- [Your objective]: Look through the material below and report every line that includes "none".

- [Records to use]:
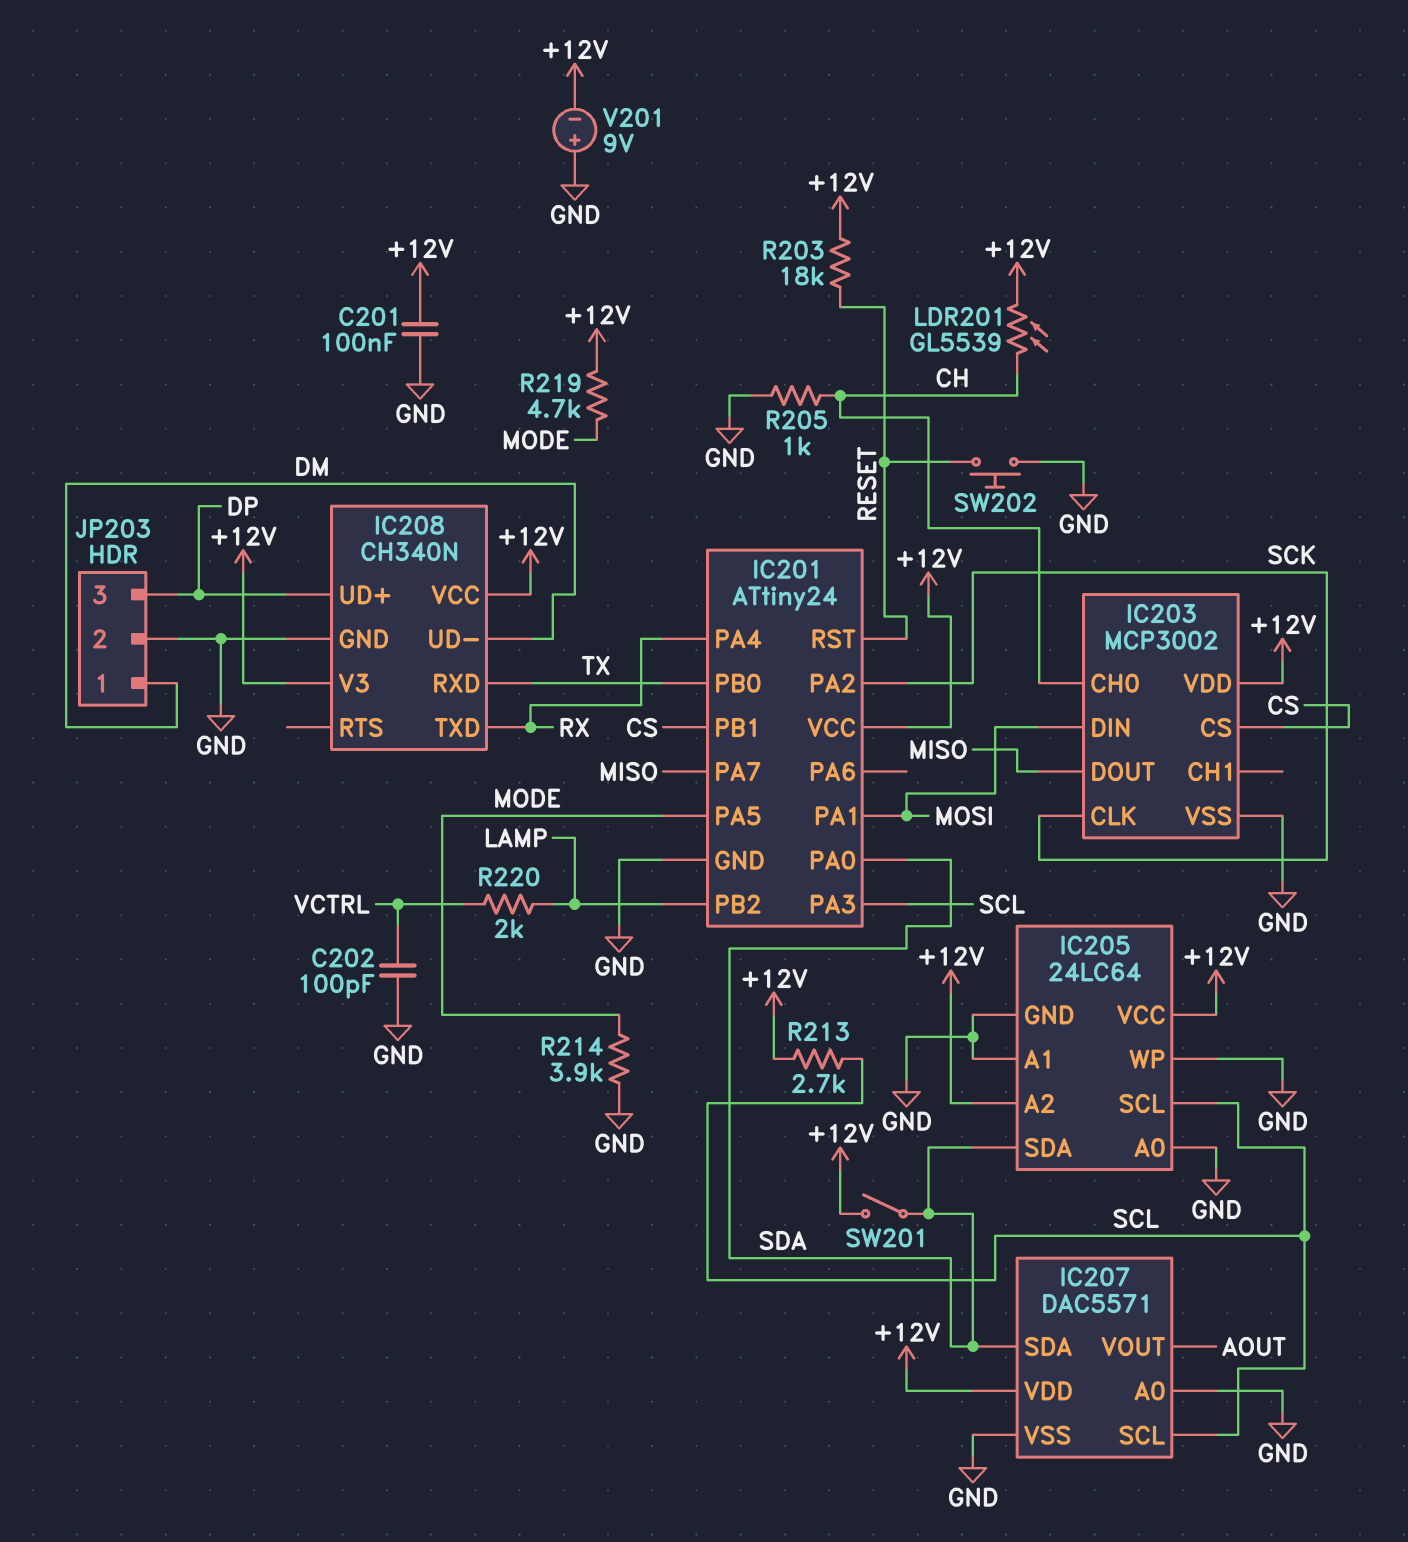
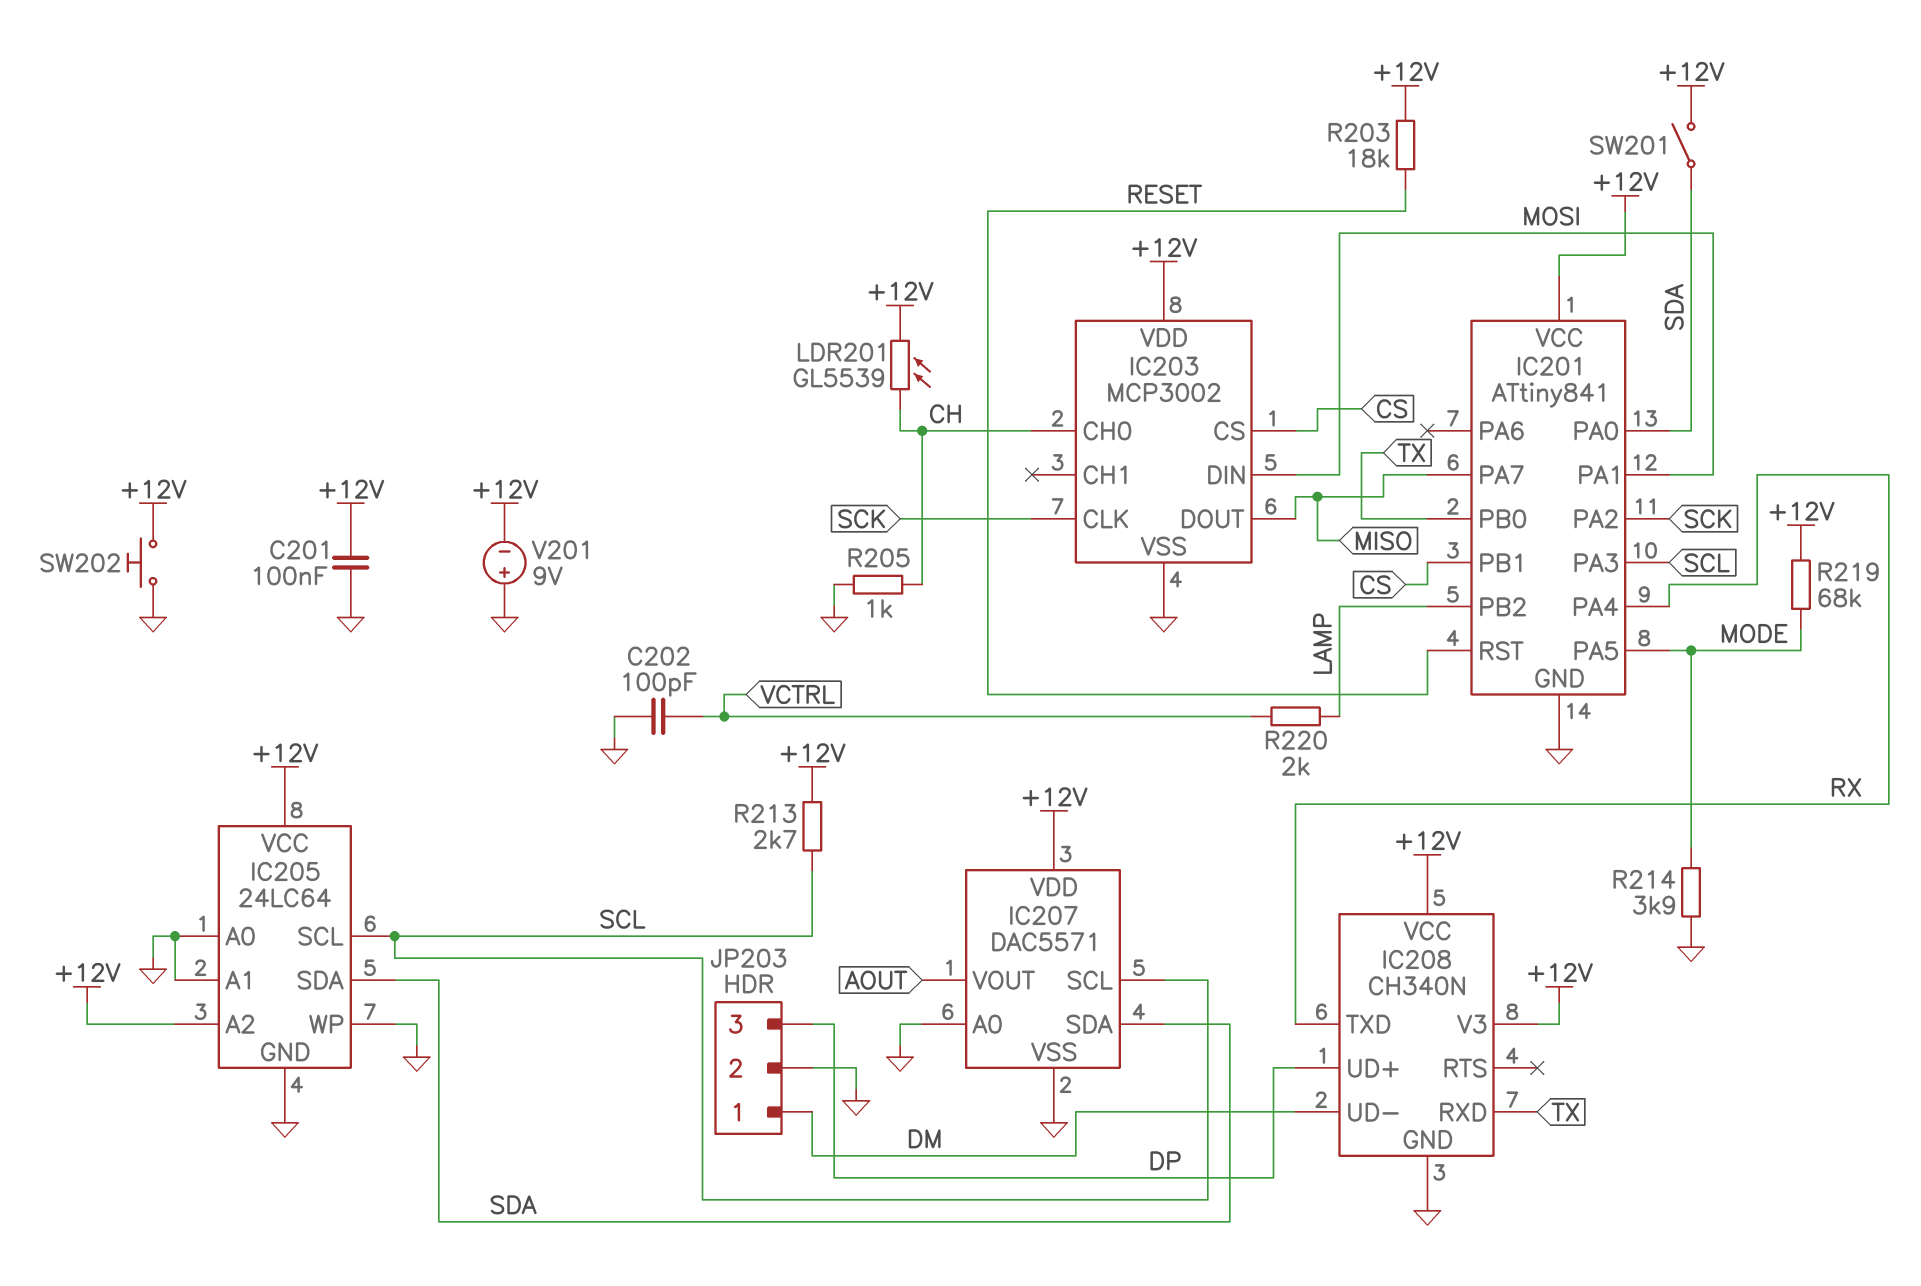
IC201: ATtiny24 -> ATtiny841
R219: 4.7k (+12V, MODE) -> 68k (+12V, MODE)
SW202: button (GND, RESET) -> button (+12V, GND)

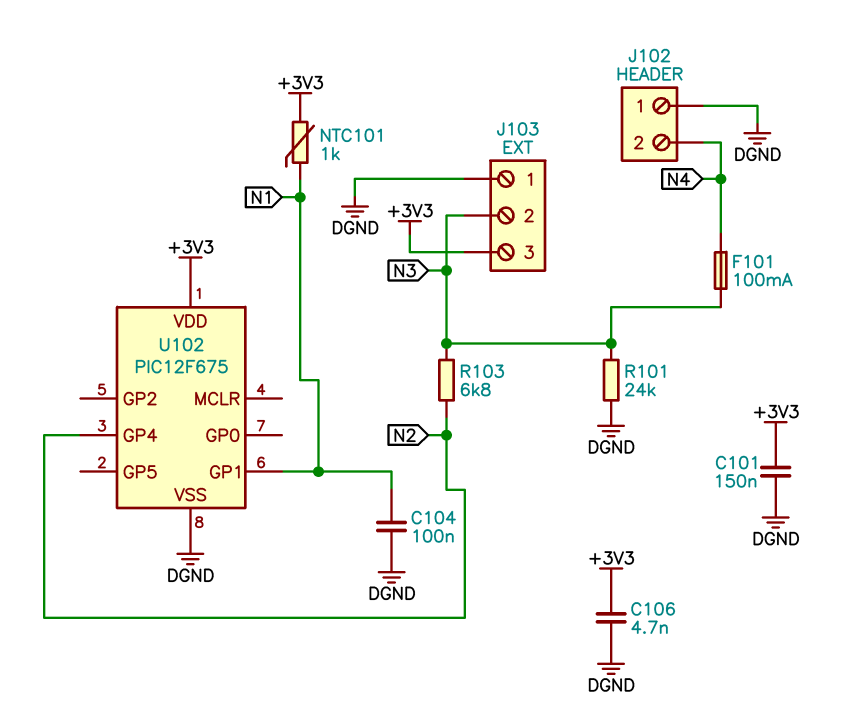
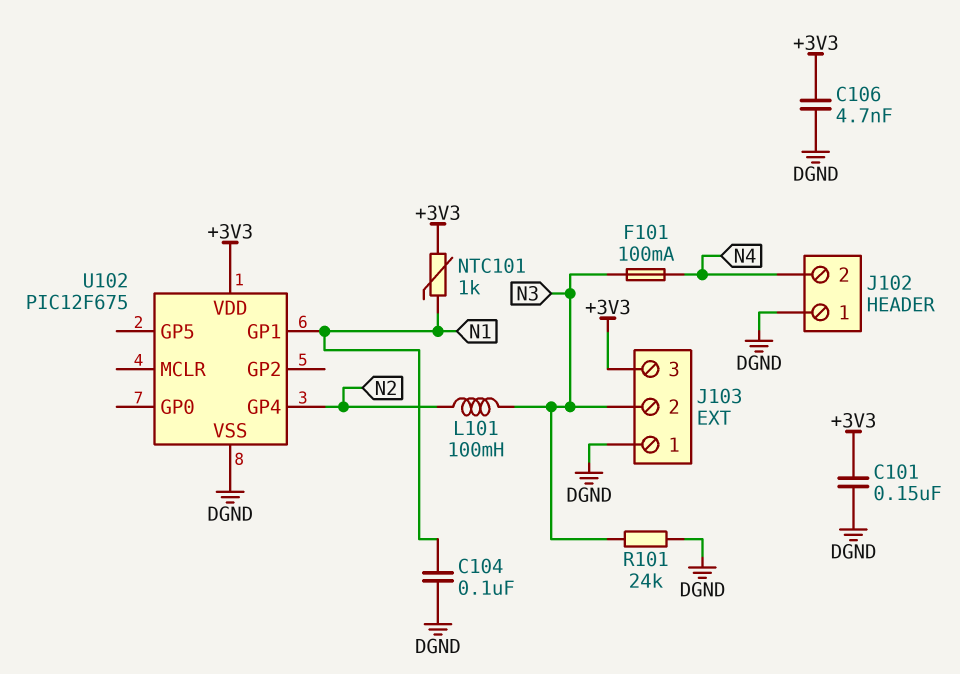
L101: none -> 100mH (N2, N3)
R103: 6.8k (N2, N3) -> none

- [Written solution]:
L101: none -> 100mH (N2, N3)
R103: 6.8k (N2, N3) -> none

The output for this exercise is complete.